What you produce should match the records below precisely, except that images are removed.
Provided material: Begin
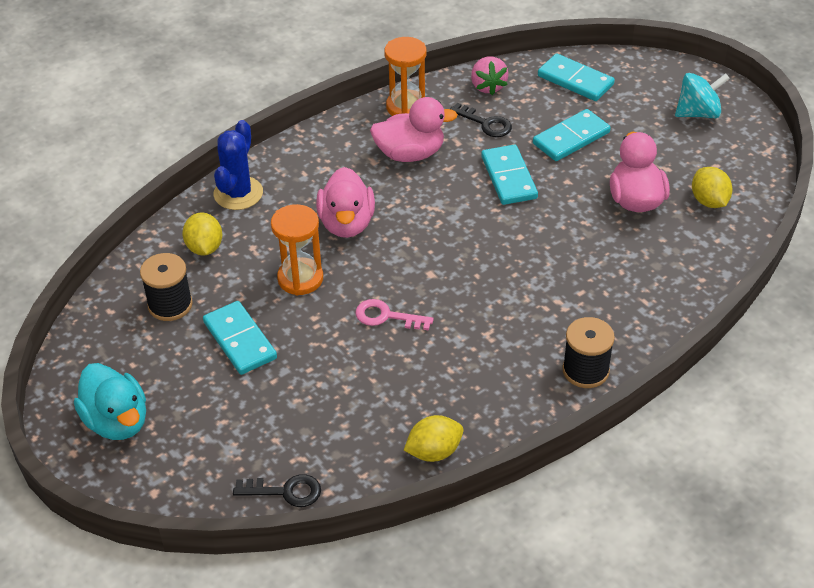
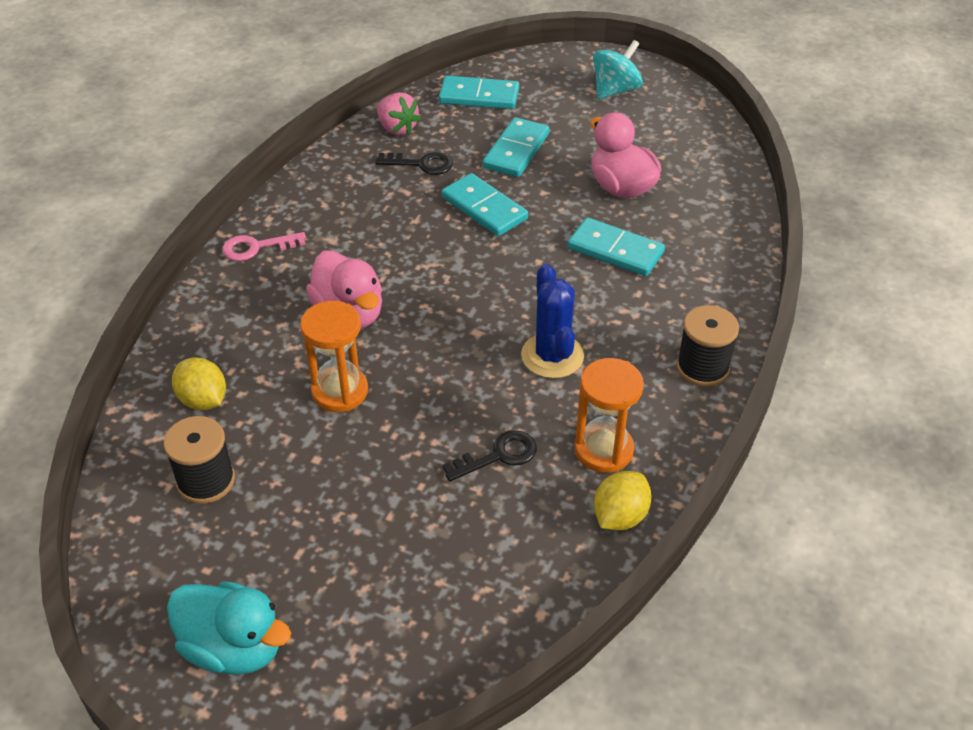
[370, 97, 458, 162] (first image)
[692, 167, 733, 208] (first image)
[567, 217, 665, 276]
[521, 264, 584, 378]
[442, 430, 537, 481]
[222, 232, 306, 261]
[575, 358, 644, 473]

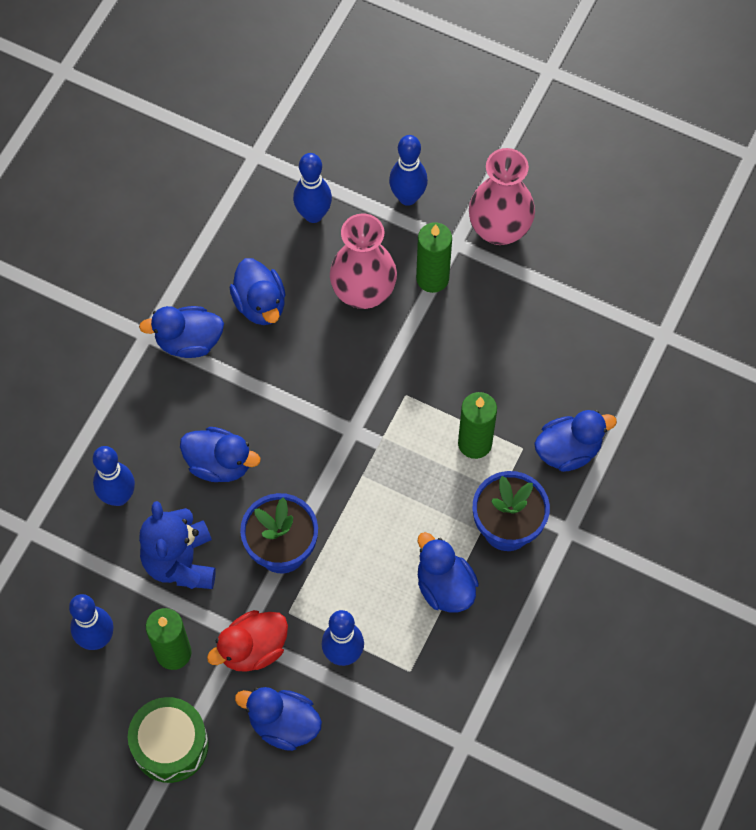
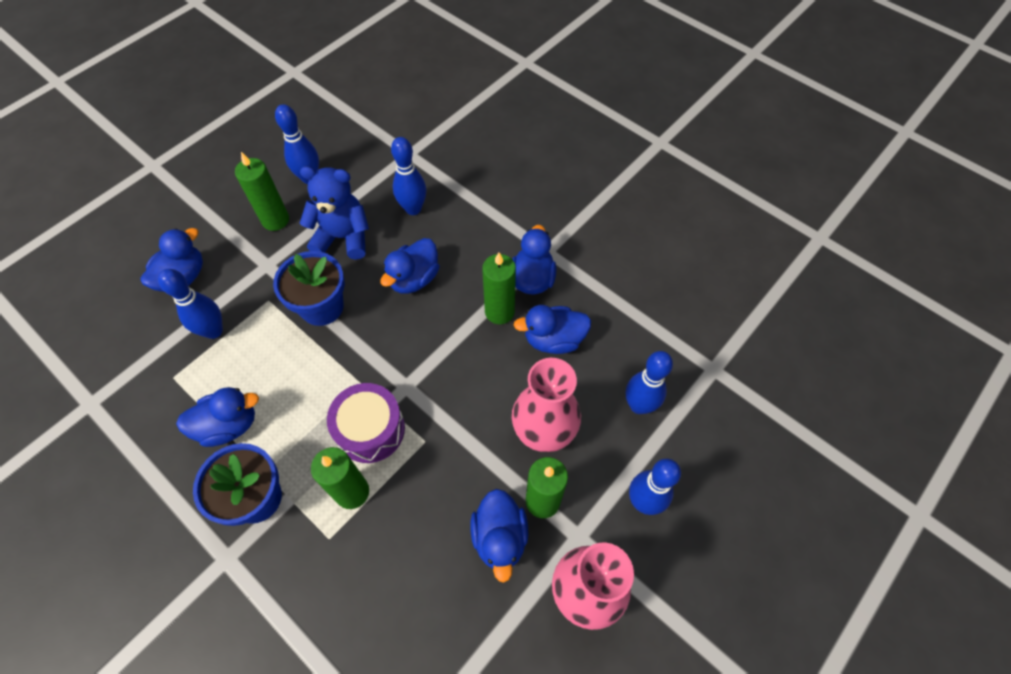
[128, 697, 209, 783] (first image)
[207, 610, 288, 672] (first image)
[327, 383, 405, 463]
[482, 252, 516, 324]
[470, 489, 528, 583]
Provided material: End
▶ _Your solution_
[370, 97, 458, 162] (first image)
[692, 167, 733, 208] (first image)
[567, 217, 665, 276]
[521, 264, 584, 378]
[442, 430, 537, 481]
[222, 232, 306, 261]
[575, 358, 644, 473]

[128, 697, 209, 783] (first image)
[207, 610, 288, 672] (first image)
[327, 383, 405, 463]
[482, 252, 516, 324]
[470, 489, 528, 583]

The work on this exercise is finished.